◆ COLLECTED DATA ◆
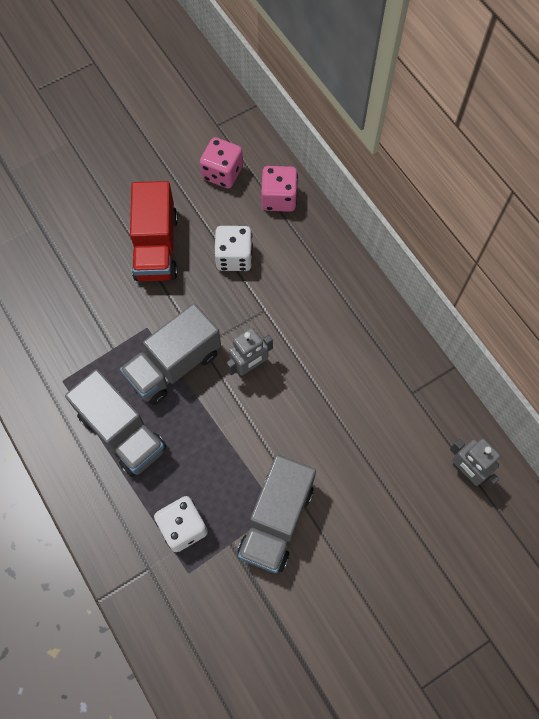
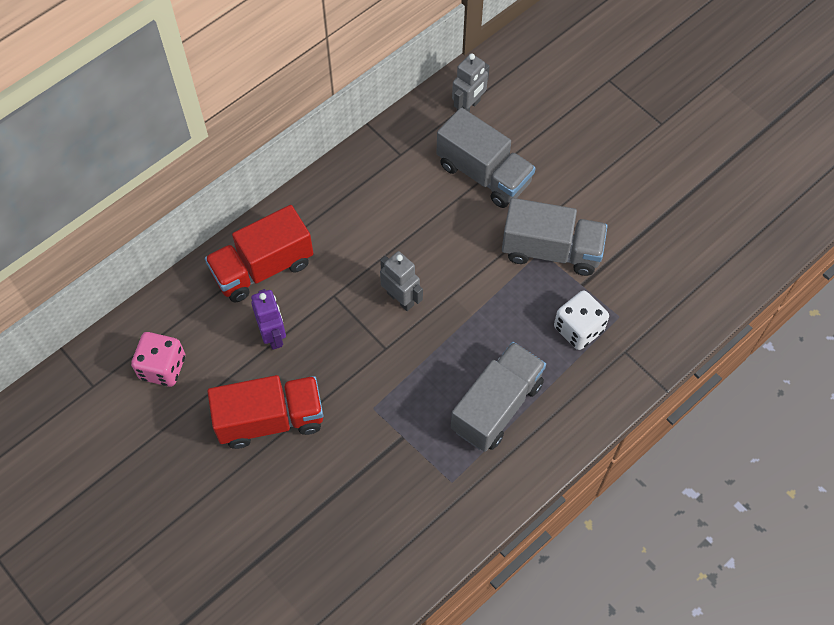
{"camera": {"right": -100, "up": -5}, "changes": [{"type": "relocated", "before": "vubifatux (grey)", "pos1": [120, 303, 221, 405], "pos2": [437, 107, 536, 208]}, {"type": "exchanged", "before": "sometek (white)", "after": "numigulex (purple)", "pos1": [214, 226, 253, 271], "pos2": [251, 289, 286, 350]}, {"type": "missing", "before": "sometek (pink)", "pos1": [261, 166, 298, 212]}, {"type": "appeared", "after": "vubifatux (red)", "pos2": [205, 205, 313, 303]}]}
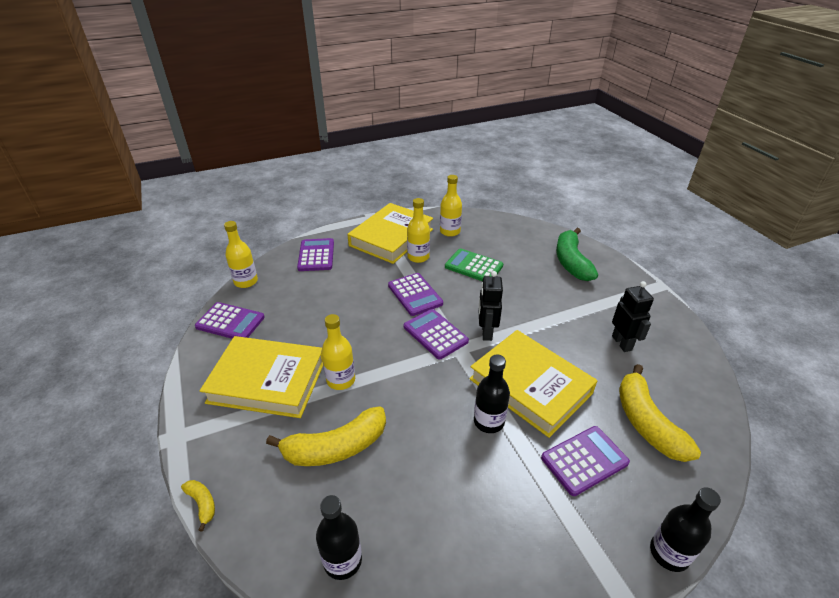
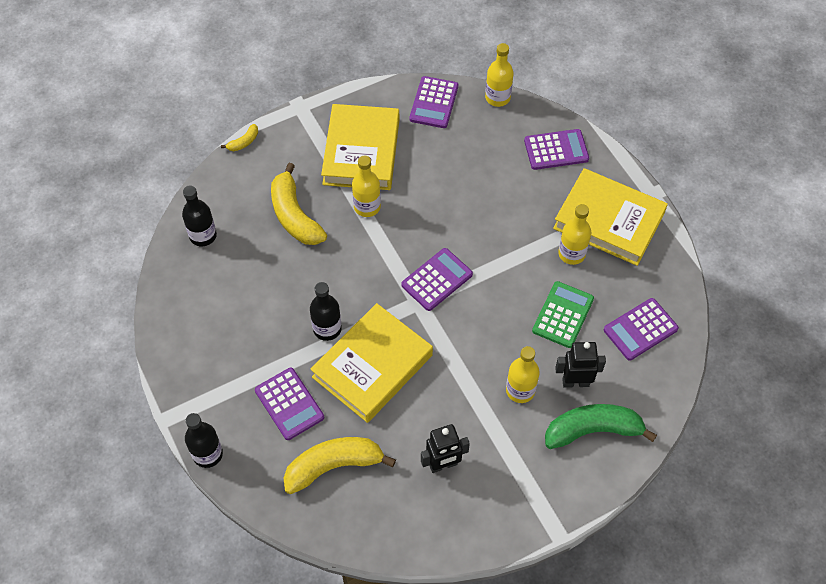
{"camera": {"right": 85, "up": 20}, "changes": [{"type": "relocated", "before": "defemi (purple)", "pos1": [388, 273, 443, 316], "pos2": [604, 298, 679, 361]}, {"type": "relocated", "before": "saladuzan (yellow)", "pos1": [440, 175, 462, 237], "pos2": [506, 346, 540, 403]}, {"type": "relocated", "before": "numigulex (black)", "pos1": [478, 271, 503, 341], "pos2": [555, 342, 606, 388]}]}
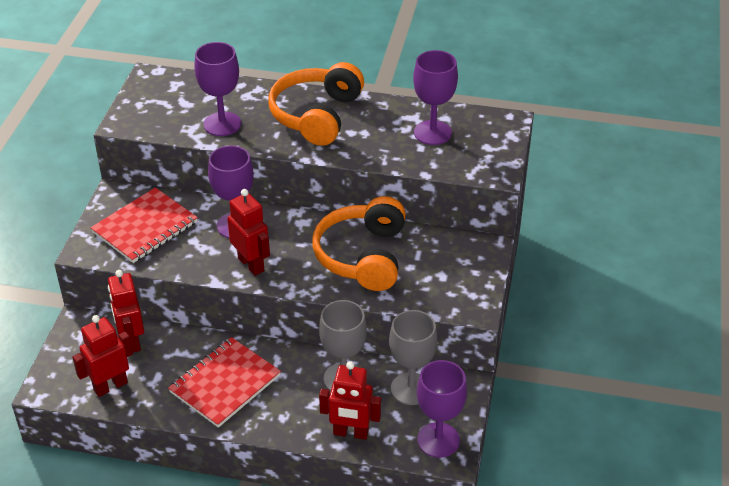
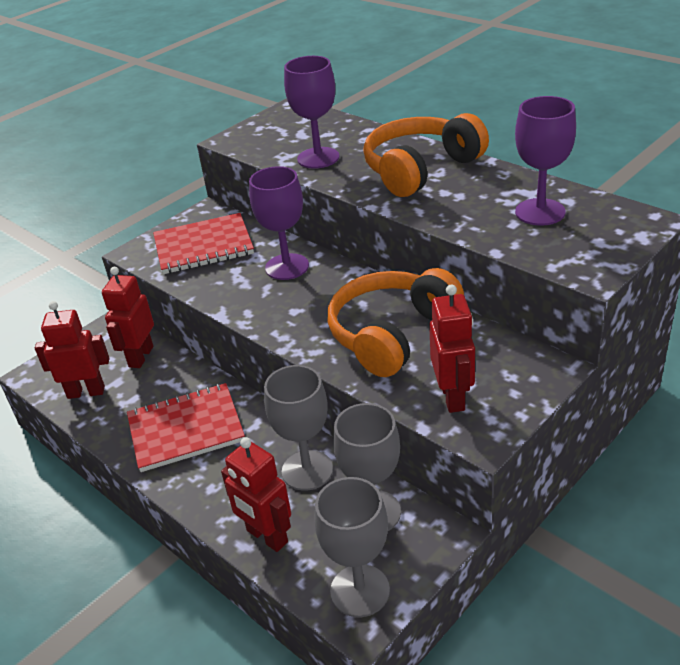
{"camera": {"right": 35, "up": -5}, "changes": [{"type": "relocated", "before": "numigulex (red)", "pos1": [227, 189, 270, 276], "pos2": [429, 285, 475, 413]}, {"type": "colour", "before": "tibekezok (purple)", "after": "tibekezok (grey)", "pos1": [417, 360, 467, 458], "pos2": [314, 477, 390, 617]}]}
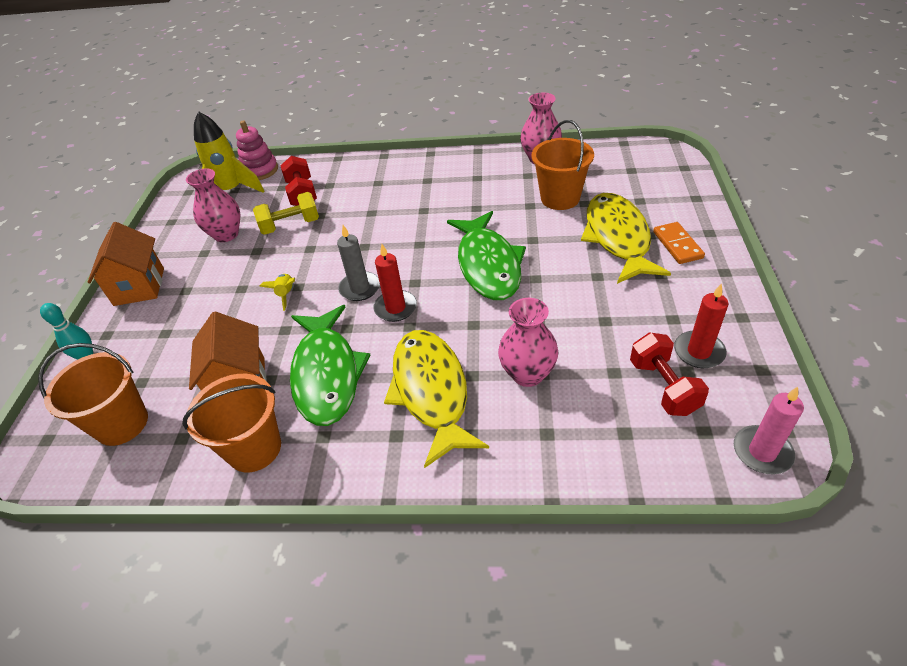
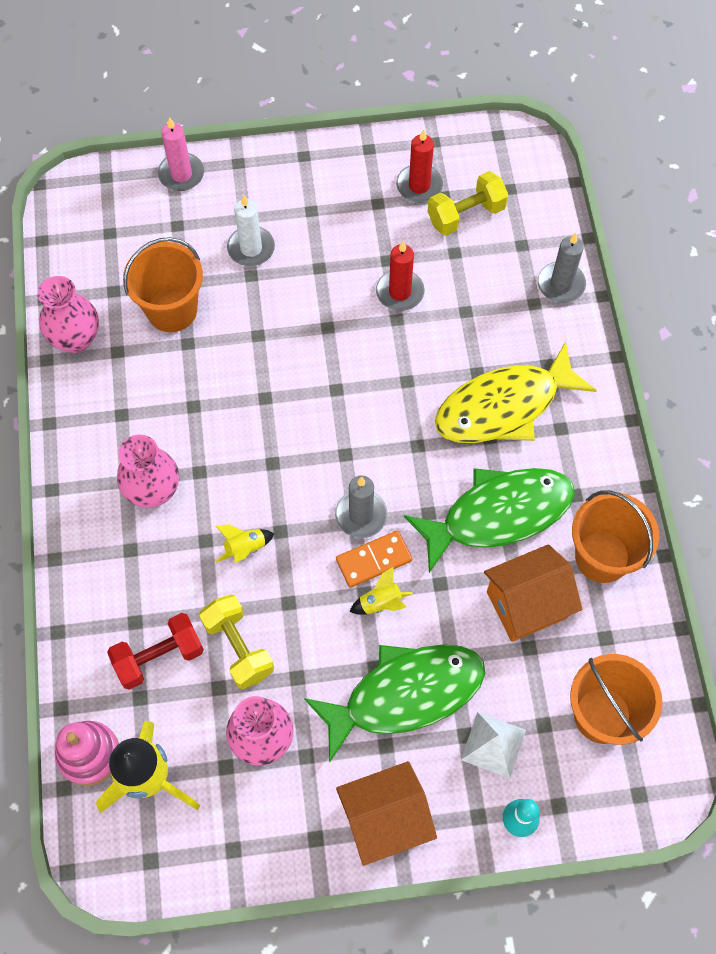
{"camera": {"right": -105, "up": 20}, "changes": [{"type": "relocated", "before": "dinuzix (red)", "pos1": [373, 244, 417, 322], "pos2": [376, 241, 424, 311]}, {"type": "relocated", "before": "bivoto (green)", "pos1": [447, 211, 526, 300], "pos2": [304, 644, 485, 763]}, {"type": "relocated", "before": "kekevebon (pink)", "pos1": [498, 298, 558, 387], "pos2": [117, 435, 179, 508]}, {"type": "exchanged", "before": "bivoto (yellow)", "after": "dinuzix (white)", "pos1": [581, 193, 671, 284], "pos2": [227, 195, 275, 266]}, {"type": "colour", "before": "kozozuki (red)", "after": "kozozuki (yellow)", "pos1": [630, 332, 709, 416], "pos2": [428, 171, 508, 236]}, {"type": "relocated", "before": "zaruvofel (orange)", "pos1": [653, 222, 705, 264], "pos2": [336, 530, 412, 588]}, {"type": "relocated", "before": "dinuzix (pink)", "pos1": [734, 387, 804, 475], "pos2": [158, 117, 204, 191]}, {"type": "appeared", "after": "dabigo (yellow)", "pos2": [216, 524, 274, 563]}, {"type": "appeared", "after": "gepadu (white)", "pos2": [461, 712, 526, 778]}, {"type": "appeared", "after": "dinuzix (grey)", "pos2": [538, 233, 586, 303]}]}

◆ AIM OF THE TASK ◆
Make an exact copy of the listing. Do not carry over its pictures.

◆ SOLUTION FOR THIS PROBLEM ◆
{"camera": {"right": -100, "up": -5}, "changes": [{"type": "relocated", "before": "vubifatux (grey)", "pos1": [120, 303, 221, 405], "pos2": [437, 107, 536, 208]}, {"type": "exchanged", "before": "sometek (white)", "after": "numigulex (purple)", "pos1": [214, 226, 253, 271], "pos2": [251, 289, 286, 350]}, {"type": "missing", "before": "sometek (pink)", "pos1": [261, 166, 298, 212]}, {"type": "appeared", "after": "vubifatux (red)", "pos2": [205, 205, 313, 303]}]}
{"camera": {"right": 85, "up": 20}, "changes": [{"type": "relocated", "before": "defemi (purple)", "pos1": [388, 273, 443, 316], "pos2": [604, 298, 679, 361]}, {"type": "relocated", "before": "saladuzan (yellow)", "pos1": [440, 175, 462, 237], "pos2": [506, 346, 540, 403]}, {"type": "relocated", "before": "numigulex (black)", "pos1": [478, 271, 503, 341], "pos2": [555, 342, 606, 388]}]}
{"camera": {"right": 35, "up": -5}, "changes": [{"type": "relocated", "before": "numigulex (red)", "pos1": [227, 189, 270, 276], "pos2": [429, 285, 475, 413]}, {"type": "colour", "before": "tibekezok (purple)", "after": "tibekezok (grey)", "pos1": [417, 360, 467, 458], "pos2": [314, 477, 390, 617]}]}
{"camera": {"right": -105, "up": 20}, "changes": [{"type": "relocated", "before": "dinuzix (red)", "pos1": [373, 244, 417, 322], "pos2": [376, 241, 424, 311]}, {"type": "relocated", "before": "bivoto (green)", "pos1": [447, 211, 526, 300], "pos2": [304, 644, 485, 763]}, {"type": "relocated", "before": "kekevebon (pink)", "pos1": [498, 298, 558, 387], "pos2": [117, 435, 179, 508]}, {"type": "exchanged", "before": "bivoto (yellow)", "after": "dinuzix (white)", "pos1": [581, 193, 671, 284], "pos2": [227, 195, 275, 266]}, {"type": "colour", "before": "kozozuki (red)", "after": "kozozuki (yellow)", "pos1": [630, 332, 709, 416], "pos2": [428, 171, 508, 236]}, {"type": "relocated", "before": "zaruvofel (orange)", "pos1": [653, 222, 705, 264], "pos2": [336, 530, 412, 588]}, {"type": "relocated", "before": "dinuzix (pink)", "pos1": [734, 387, 804, 475], "pos2": [158, 117, 204, 191]}, {"type": "appeared", "after": "dabigo (yellow)", "pos2": [216, 524, 274, 563]}, {"type": "appeared", "after": "gepadu (white)", "pos2": [461, 712, 526, 778]}, {"type": "appeared", "after": "dinuzix (grey)", "pos2": [538, 233, 586, 303]}]}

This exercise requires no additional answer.